EXERCISE BRIEF: The records below are to be set down again exactly, with the pictures left out.
-- GIVEN DATA follows --
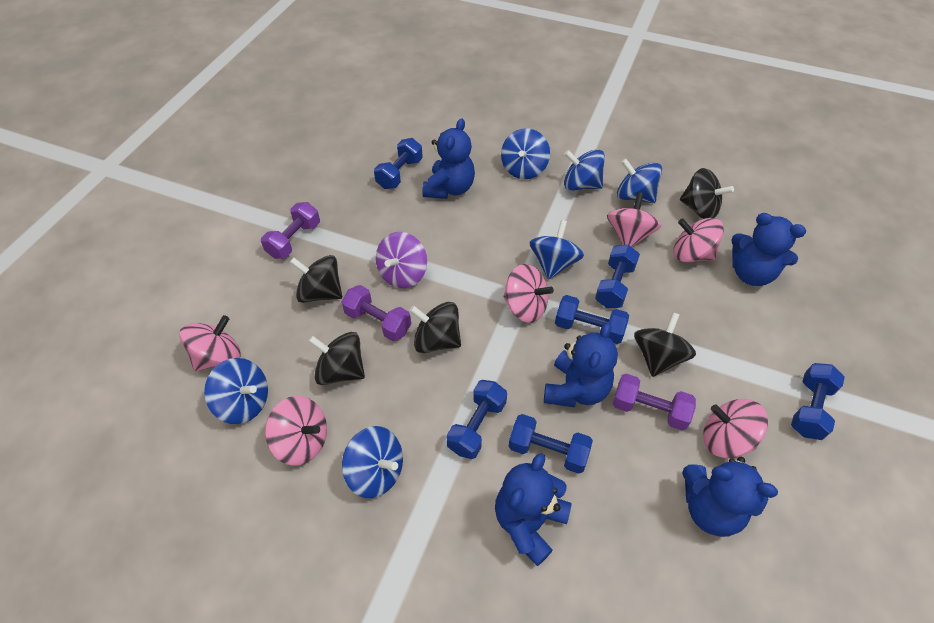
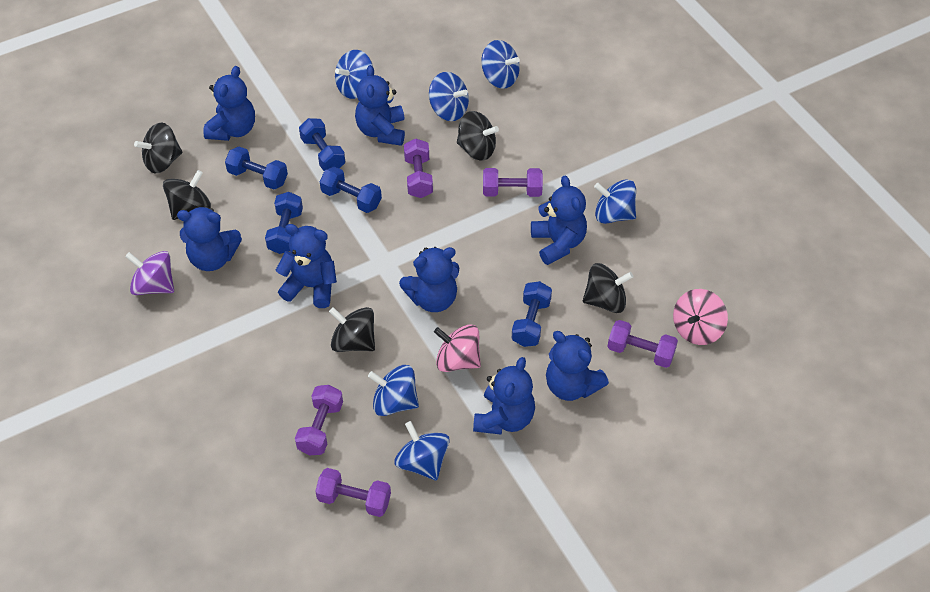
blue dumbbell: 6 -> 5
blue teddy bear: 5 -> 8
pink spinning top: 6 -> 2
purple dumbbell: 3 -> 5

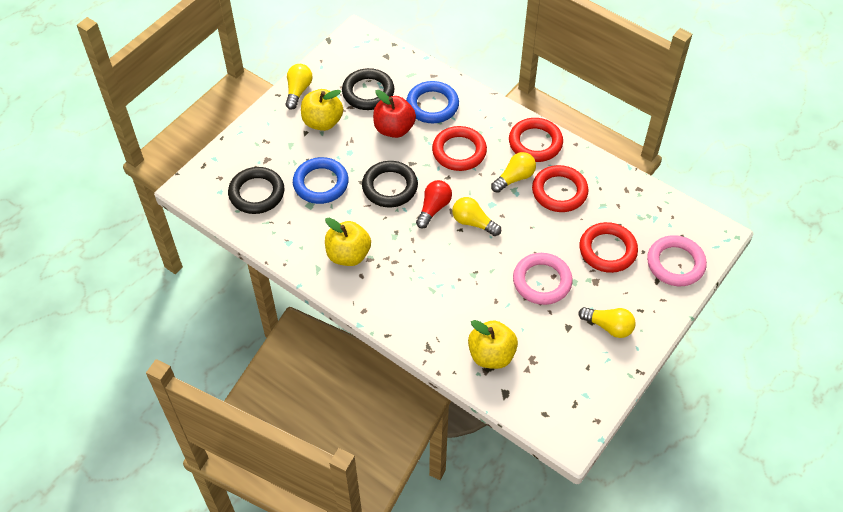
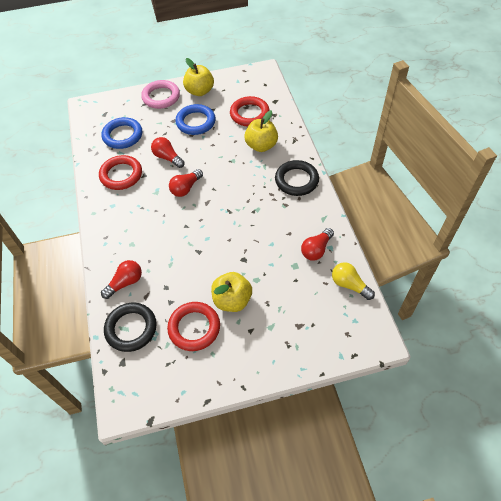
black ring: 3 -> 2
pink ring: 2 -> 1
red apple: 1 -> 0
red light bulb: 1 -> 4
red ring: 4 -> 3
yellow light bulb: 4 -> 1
-- GIVEN DATA concluded --
SOLVED EXERCISE:
blue dumbbell: 6 -> 5
blue teddy bear: 5 -> 8
pink spinning top: 6 -> 2
purple dumbbell: 3 -> 5

black ring: 3 -> 2
pink ring: 2 -> 1
red apple: 1 -> 0
red light bulb: 1 -> 4
red ring: 4 -> 3
yellow light bulb: 4 -> 1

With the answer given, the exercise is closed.